> _DATA FOR THE TASK_

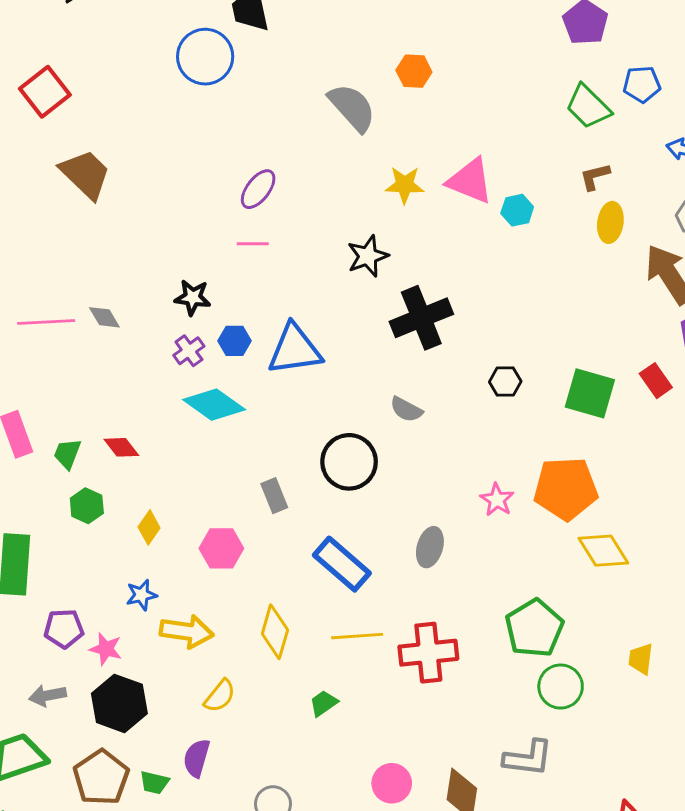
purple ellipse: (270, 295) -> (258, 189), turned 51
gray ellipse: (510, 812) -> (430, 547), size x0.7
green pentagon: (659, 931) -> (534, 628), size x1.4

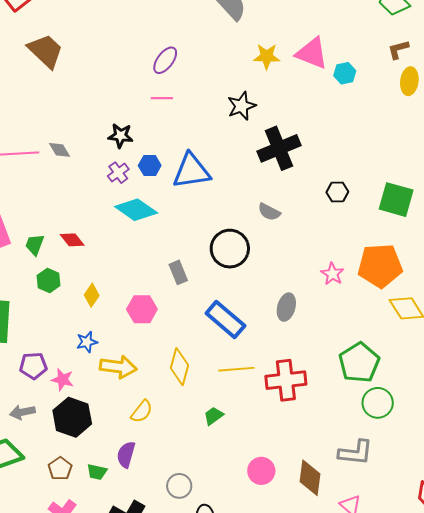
brown pentagon: (101, 777) -> (60, 469), size x0.6

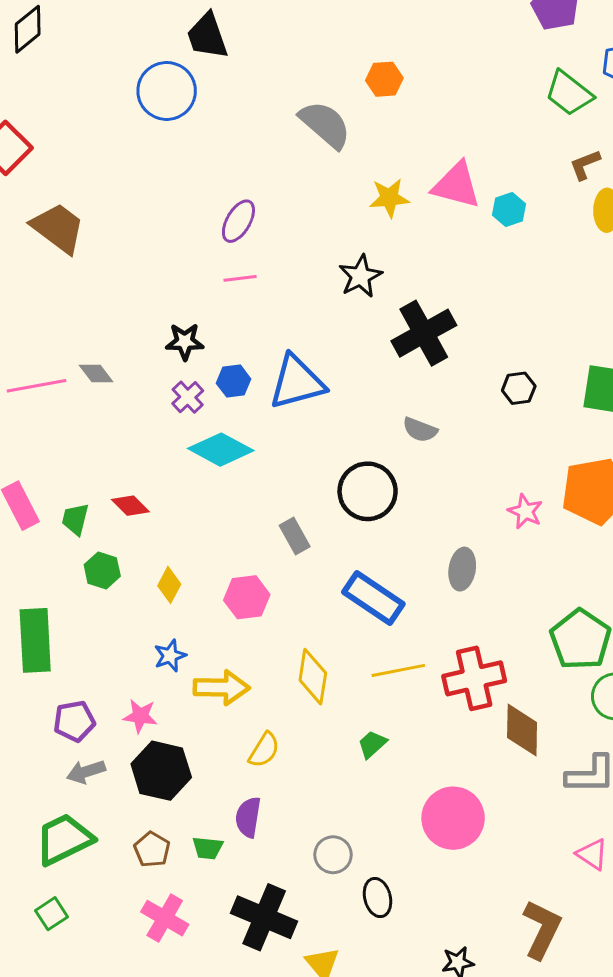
purple pentagon: (33, 366) -> (74, 721), moved
pink circle: (261, 471) -> (453, 818), size x1.5
brown diamond: (310, 478) -> (522, 730), moved

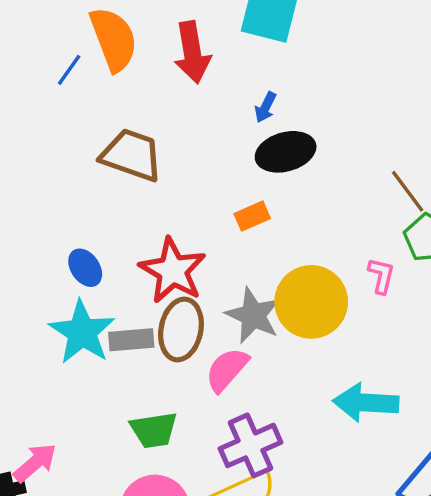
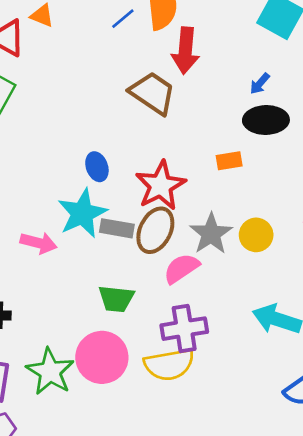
red arrow: (192, 52) -> (185, 51), moved
yellow circle: (311, 302) -> (256, 235), size x0.6
pink arrow: (35, 463) -> (39, 243), moved, turned 40

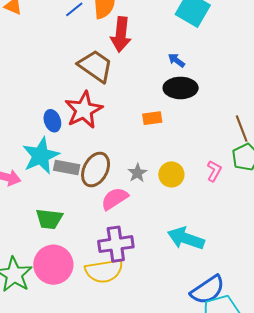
blue arrow: (260, 84) -> (176, 60), turned 84
red star: (161, 185) -> (84, 110), moved
gray star: (211, 234) -> (137, 173), size x0.6
green trapezoid: (116, 299) -> (49, 219), moved

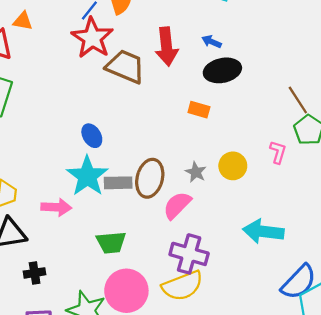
red arrow: (121, 34) -> (167, 47), moved
red star: (84, 110) -> (92, 38), moved
orange rectangle: (152, 118) -> (199, 110), turned 36
purple cross: (116, 244) -> (189, 254), turned 36

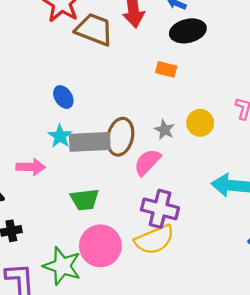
cyan star: (87, 176) -> (60, 136), size x0.6
gray rectangle: (118, 183) -> (90, 142), size x1.5

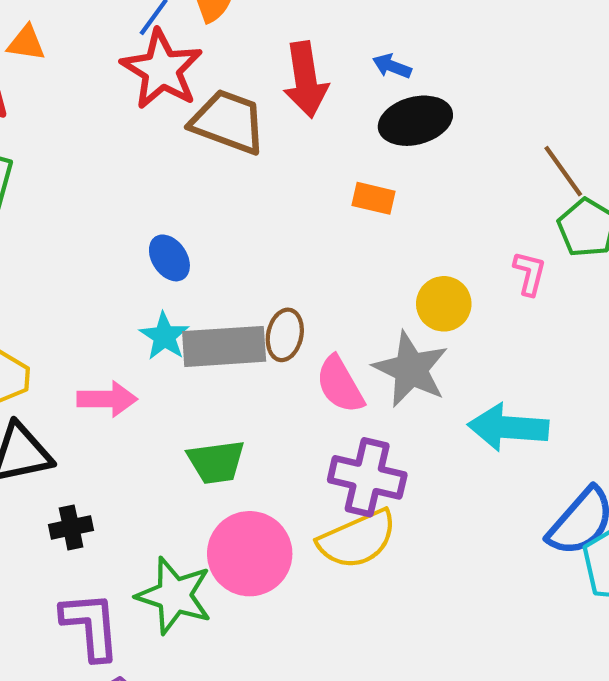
gray star: (164, 130) -> (411, 369), moved, size x1.8
brown ellipse: (120, 137) -> (285, 335), size x0.7
pink semicircle: (147, 162) -> (340, 385), turned -72

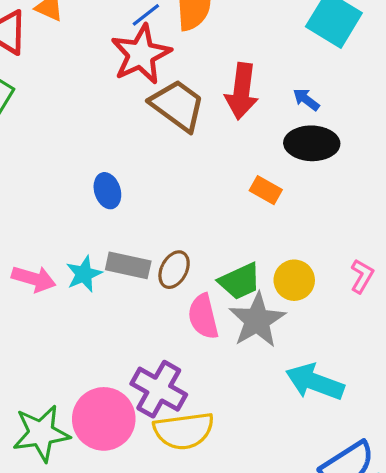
cyan star: (164, 336) -> (84, 274), moved
gray rectangle: (224, 346) -> (128, 265), size x0.7
green trapezoid: (216, 462) -> (240, 281), moved, turned -33
purple cross: (367, 477) -> (159, 389), moved
green star: (174, 596) -> (41, 433), turned 30

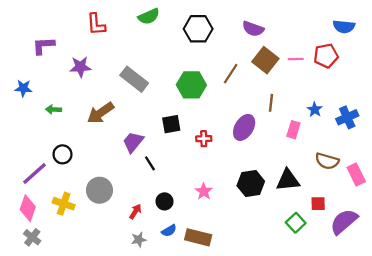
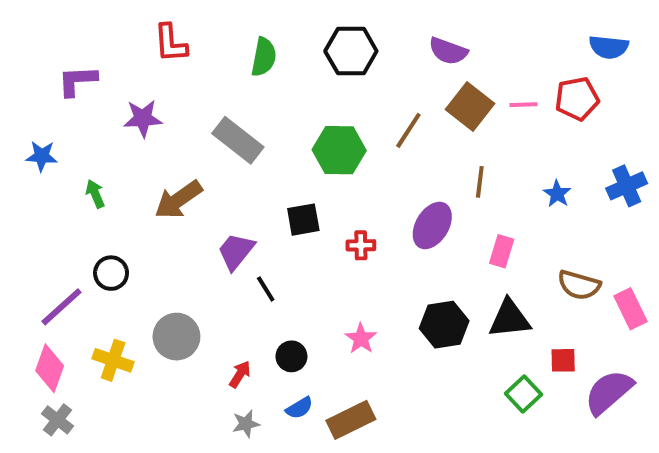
green semicircle: (149, 16) -> (264, 57), moved, turned -55
green arrow: (54, 110) -> (95, 194), turned 64
blue cross: (347, 117) -> (627, 186), moved
pink rectangle: (293, 130) -> (502, 251), moved
brown rectangle: (198, 237) -> (351, 420), turned -40

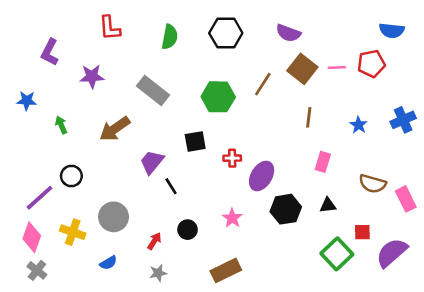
purple L-shape: (77, 81) -> (50, 52), turned -60
purple ellipse: (432, 226) -> (262, 176), moved
black triangle: (510, 319) -> (328, 205), size x0.6
green square: (523, 394) -> (337, 254), size x1.4
blue semicircle: (299, 408) -> (108, 263), moved

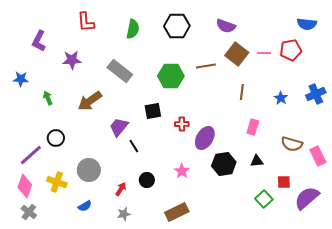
brown line: (263, 84) -> (206, 66), turned 48
green square: (337, 254) -> (264, 199), size x0.7

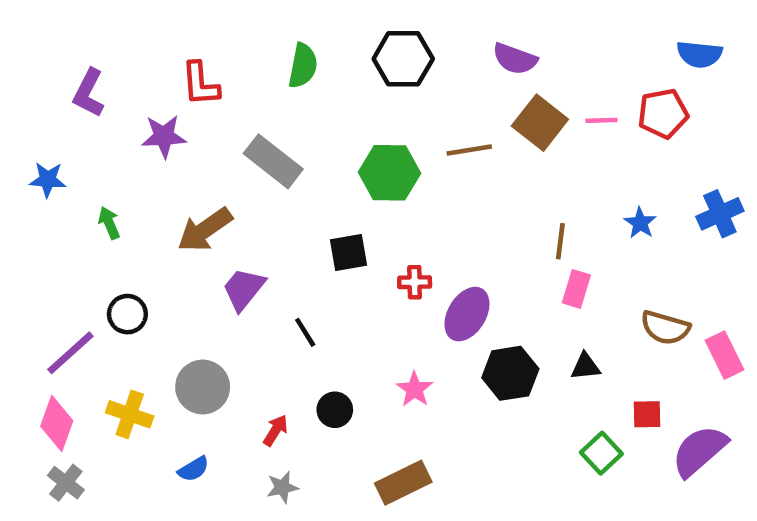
red L-shape: (86, 22) -> (200, 84), moved
brown line: (242, 92) -> (560, 241), moved
purple trapezoid: (119, 127) -> (244, 289), moved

> _WHAT YOU SHOULD DO_
Transcribe exactly the span of lines that opens with the line holding "purple L-shape: (77, 81)" and closes with the last line of the entries above. Omit pictures.

> _REPLY_
purple L-shape: (77, 81) -> (50, 52), turned -60
purple ellipse: (432, 226) -> (262, 176), moved
black triangle: (510, 319) -> (328, 205), size x0.6
green square: (523, 394) -> (337, 254), size x1.4
blue semicircle: (299, 408) -> (108, 263), moved

brown line: (263, 84) -> (206, 66), turned 48
green square: (337, 254) -> (264, 199), size x0.7

red L-shape: (86, 22) -> (200, 84), moved
brown line: (242, 92) -> (560, 241), moved
purple trapezoid: (119, 127) -> (244, 289), moved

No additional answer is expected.